Given task:
Please copy the lines of the records verbatim, starting at the line that contains "15: (382, 363)" and ending at the line that contains "14: (725, 318)", with both of those lines included.

Stored data entries:
----------

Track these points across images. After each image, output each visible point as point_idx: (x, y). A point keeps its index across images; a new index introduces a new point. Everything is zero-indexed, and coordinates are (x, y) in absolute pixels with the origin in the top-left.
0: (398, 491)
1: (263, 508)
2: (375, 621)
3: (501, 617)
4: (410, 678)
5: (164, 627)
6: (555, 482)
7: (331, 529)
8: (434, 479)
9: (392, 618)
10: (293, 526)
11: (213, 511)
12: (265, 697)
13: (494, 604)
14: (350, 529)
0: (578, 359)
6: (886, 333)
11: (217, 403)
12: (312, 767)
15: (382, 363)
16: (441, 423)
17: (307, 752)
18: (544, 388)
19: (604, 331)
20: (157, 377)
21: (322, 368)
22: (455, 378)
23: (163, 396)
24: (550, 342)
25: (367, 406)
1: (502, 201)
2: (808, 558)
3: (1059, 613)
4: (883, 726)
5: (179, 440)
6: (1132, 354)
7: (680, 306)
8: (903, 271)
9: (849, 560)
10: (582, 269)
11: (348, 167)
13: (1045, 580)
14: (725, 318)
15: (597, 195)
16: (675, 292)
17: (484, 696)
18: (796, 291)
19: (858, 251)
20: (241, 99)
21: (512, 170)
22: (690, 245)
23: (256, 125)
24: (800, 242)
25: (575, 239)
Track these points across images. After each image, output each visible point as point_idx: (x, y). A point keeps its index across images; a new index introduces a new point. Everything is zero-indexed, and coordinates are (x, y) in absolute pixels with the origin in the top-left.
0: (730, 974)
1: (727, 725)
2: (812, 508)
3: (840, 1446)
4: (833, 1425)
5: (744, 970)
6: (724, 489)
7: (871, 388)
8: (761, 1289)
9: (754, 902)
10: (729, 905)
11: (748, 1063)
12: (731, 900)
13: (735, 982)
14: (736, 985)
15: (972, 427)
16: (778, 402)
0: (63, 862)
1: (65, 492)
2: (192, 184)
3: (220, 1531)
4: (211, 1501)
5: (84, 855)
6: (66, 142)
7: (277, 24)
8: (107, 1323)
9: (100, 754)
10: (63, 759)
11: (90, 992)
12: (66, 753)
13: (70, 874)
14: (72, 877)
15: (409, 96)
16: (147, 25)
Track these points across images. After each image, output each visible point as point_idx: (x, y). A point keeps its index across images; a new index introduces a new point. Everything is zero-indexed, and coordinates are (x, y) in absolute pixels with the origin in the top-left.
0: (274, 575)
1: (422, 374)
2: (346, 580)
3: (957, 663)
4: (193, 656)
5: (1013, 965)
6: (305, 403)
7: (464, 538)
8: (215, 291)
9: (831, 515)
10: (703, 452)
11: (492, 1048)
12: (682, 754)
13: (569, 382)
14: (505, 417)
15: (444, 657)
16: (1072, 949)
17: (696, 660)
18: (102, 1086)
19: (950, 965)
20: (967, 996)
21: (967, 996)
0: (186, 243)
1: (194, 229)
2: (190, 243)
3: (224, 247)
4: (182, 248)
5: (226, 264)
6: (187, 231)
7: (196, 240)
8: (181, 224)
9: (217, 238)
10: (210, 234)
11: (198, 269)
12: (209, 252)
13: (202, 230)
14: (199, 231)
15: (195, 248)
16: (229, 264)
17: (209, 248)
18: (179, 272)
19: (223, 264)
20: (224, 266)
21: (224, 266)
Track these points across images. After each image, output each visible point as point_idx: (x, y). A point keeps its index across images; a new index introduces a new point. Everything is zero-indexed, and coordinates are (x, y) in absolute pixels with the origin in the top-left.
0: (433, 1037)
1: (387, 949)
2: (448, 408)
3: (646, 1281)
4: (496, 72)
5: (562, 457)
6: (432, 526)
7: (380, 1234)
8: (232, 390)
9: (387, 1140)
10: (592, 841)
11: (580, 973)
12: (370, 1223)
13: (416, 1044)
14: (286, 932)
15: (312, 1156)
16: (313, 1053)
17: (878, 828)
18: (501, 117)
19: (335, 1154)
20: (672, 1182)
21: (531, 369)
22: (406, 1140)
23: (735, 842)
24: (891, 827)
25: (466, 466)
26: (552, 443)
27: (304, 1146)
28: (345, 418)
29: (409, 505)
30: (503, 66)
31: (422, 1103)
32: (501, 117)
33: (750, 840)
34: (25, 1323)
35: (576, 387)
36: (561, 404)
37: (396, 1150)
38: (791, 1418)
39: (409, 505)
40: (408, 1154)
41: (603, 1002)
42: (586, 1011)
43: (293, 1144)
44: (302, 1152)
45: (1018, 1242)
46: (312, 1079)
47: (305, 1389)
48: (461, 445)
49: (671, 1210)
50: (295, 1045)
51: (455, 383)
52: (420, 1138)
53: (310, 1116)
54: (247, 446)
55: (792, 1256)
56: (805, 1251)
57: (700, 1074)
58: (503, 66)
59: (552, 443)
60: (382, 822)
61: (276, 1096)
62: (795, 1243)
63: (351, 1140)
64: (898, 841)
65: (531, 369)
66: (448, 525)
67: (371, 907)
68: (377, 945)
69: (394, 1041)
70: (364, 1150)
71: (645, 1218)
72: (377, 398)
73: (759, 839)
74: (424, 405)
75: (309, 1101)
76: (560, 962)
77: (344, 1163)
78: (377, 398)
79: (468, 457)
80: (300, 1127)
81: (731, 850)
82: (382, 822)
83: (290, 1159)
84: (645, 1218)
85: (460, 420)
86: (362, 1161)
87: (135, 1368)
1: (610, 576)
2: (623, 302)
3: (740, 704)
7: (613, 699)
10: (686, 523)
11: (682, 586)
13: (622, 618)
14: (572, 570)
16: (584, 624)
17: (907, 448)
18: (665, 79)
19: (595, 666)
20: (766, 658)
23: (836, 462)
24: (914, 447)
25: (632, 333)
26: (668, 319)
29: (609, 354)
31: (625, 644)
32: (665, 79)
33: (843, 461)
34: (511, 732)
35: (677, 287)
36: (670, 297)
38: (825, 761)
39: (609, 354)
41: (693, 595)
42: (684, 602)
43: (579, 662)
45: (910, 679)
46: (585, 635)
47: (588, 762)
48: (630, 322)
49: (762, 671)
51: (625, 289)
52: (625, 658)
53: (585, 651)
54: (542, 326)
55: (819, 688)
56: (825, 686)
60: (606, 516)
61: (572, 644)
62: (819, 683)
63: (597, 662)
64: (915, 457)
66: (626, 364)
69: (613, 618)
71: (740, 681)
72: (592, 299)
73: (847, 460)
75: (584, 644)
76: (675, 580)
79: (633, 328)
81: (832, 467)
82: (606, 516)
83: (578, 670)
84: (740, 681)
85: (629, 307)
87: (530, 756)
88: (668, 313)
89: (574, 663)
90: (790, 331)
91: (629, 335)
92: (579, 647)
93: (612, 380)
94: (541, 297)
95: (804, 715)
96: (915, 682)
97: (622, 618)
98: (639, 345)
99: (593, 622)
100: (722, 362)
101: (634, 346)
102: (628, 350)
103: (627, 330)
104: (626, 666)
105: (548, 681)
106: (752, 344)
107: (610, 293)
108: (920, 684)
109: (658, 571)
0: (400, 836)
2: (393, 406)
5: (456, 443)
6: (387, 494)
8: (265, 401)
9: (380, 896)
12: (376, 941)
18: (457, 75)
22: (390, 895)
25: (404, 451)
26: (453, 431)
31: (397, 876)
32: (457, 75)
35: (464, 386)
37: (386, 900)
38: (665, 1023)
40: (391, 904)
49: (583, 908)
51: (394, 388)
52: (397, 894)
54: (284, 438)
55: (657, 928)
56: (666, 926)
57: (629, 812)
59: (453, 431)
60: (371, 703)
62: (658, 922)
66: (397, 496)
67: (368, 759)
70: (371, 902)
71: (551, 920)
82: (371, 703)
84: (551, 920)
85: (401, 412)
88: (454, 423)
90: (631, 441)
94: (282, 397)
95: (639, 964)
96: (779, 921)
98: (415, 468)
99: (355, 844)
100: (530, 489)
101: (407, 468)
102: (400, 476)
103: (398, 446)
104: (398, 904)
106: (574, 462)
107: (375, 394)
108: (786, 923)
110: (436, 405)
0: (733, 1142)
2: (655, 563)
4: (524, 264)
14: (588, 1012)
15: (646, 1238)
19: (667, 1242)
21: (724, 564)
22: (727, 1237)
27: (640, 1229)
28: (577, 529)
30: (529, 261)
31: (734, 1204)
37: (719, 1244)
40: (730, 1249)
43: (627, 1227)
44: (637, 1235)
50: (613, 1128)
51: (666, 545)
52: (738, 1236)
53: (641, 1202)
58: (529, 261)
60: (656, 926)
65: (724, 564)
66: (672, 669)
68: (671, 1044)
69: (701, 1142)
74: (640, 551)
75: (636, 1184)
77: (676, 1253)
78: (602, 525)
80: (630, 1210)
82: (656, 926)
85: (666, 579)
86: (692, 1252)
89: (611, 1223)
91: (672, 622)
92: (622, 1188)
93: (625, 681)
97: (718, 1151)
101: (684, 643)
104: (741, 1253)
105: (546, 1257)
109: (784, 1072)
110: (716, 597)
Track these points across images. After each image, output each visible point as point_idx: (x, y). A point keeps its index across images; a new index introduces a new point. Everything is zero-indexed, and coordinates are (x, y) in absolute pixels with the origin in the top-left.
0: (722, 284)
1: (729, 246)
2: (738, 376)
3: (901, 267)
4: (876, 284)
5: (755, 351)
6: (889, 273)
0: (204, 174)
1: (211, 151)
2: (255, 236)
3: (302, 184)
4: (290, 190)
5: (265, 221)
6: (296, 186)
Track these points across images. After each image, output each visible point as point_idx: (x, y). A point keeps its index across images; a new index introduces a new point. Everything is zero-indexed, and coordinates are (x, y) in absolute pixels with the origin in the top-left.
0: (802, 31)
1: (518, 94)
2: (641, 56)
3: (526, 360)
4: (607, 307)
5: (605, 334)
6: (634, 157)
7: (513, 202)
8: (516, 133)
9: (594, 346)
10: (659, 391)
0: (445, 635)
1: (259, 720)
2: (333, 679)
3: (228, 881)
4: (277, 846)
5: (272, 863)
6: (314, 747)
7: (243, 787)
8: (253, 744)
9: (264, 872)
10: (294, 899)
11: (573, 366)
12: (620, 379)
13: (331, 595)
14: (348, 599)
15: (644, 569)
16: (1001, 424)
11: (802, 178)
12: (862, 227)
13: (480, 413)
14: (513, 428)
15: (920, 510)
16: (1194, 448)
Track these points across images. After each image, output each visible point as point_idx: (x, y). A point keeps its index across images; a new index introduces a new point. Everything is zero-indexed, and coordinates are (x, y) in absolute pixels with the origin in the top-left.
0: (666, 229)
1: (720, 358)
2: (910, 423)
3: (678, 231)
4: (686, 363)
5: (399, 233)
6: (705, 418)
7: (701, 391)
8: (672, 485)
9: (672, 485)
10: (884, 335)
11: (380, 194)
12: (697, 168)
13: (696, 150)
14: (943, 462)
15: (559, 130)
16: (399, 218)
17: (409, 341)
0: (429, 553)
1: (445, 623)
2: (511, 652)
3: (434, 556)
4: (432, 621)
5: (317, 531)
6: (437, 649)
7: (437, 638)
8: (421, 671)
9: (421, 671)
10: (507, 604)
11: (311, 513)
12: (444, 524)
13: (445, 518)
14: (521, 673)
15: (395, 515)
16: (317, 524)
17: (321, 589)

----------

Task result:
15: (382, 363)
16: (441, 423)
17: (307, 752)
18: (544, 388)
19: (604, 331)
20: (157, 377)
21: (322, 368)
22: (455, 378)
23: (163, 396)
24: (550, 342)
25: (367, 406)
1: (502, 201)
2: (808, 558)
3: (1059, 613)
4: (883, 726)
5: (179, 440)
6: (1132, 354)
7: (680, 306)
8: (903, 271)
9: (849, 560)
10: (582, 269)
11: (348, 167)
13: (1045, 580)
14: (725, 318)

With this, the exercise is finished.